**What the task requires:** Transcribe exactly the lines from the one containing "grey duck: 7 -> 5" through the last line of the listing below, inclusive, and nothing beyond them.
-=-=-=-=-
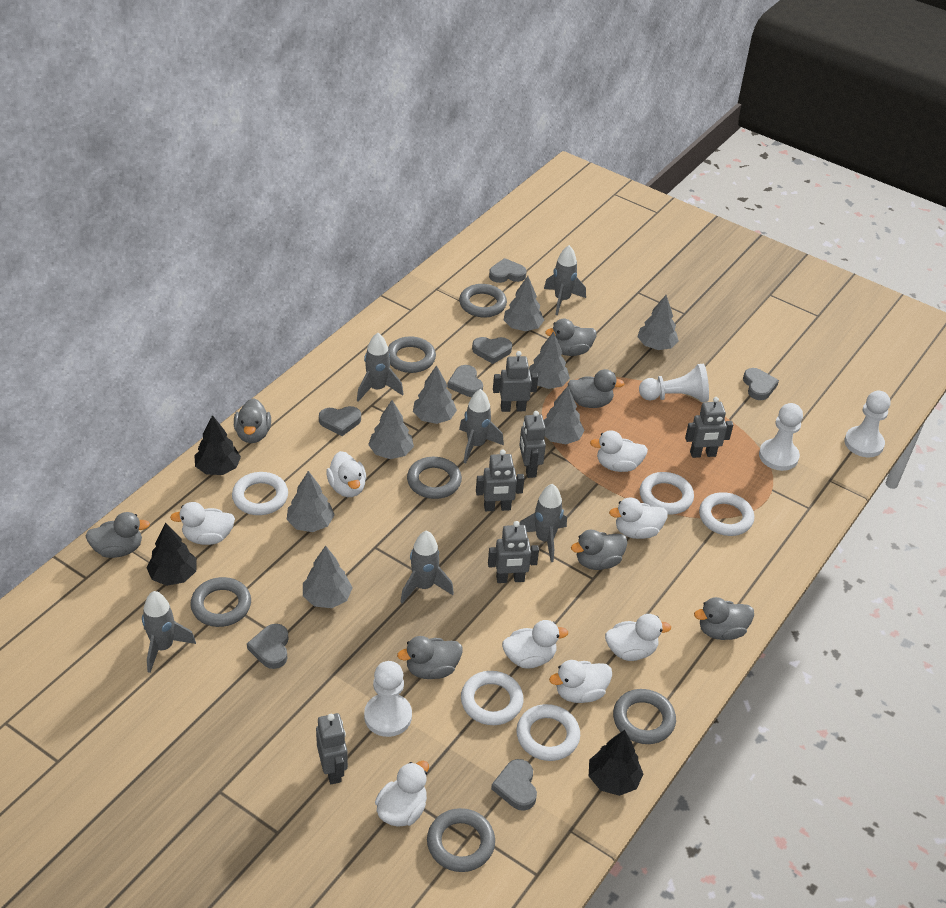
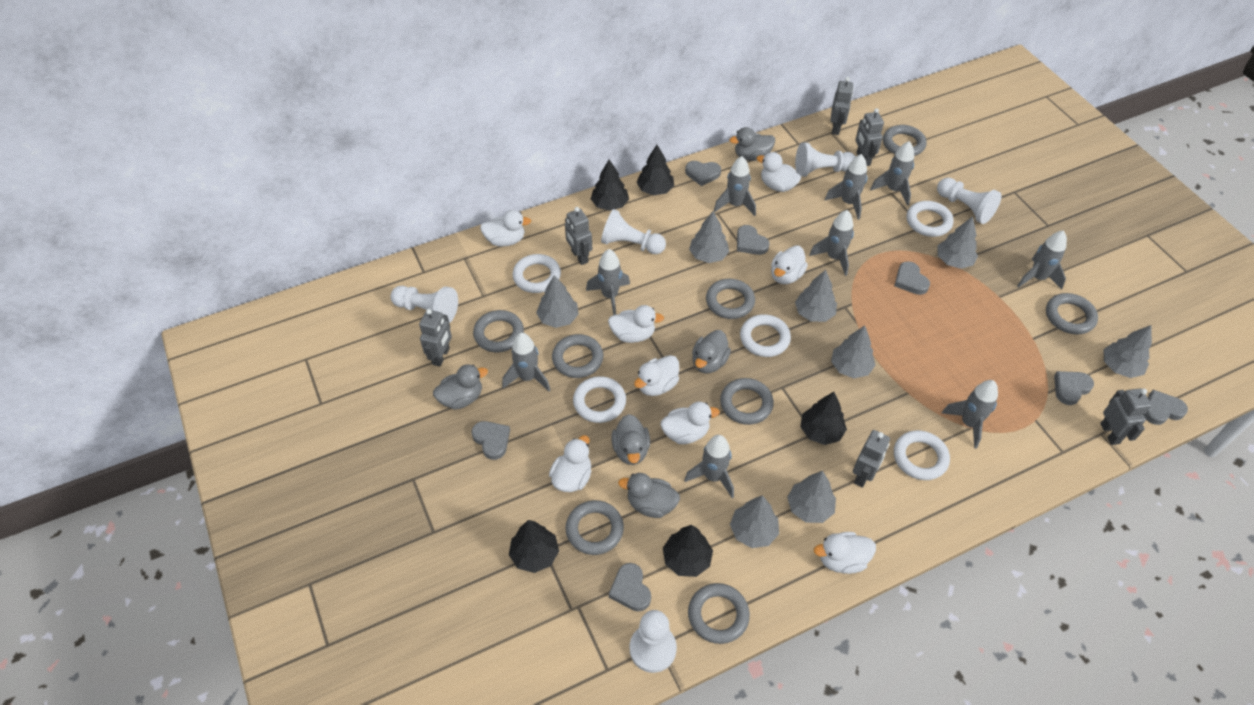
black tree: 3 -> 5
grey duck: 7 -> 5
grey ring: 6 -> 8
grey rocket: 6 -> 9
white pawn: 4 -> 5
-=-=-=-=-
**Exercise response:**
grey duck: 7 -> 5
grey ring: 6 -> 8
grey rocket: 6 -> 9
white pawn: 4 -> 5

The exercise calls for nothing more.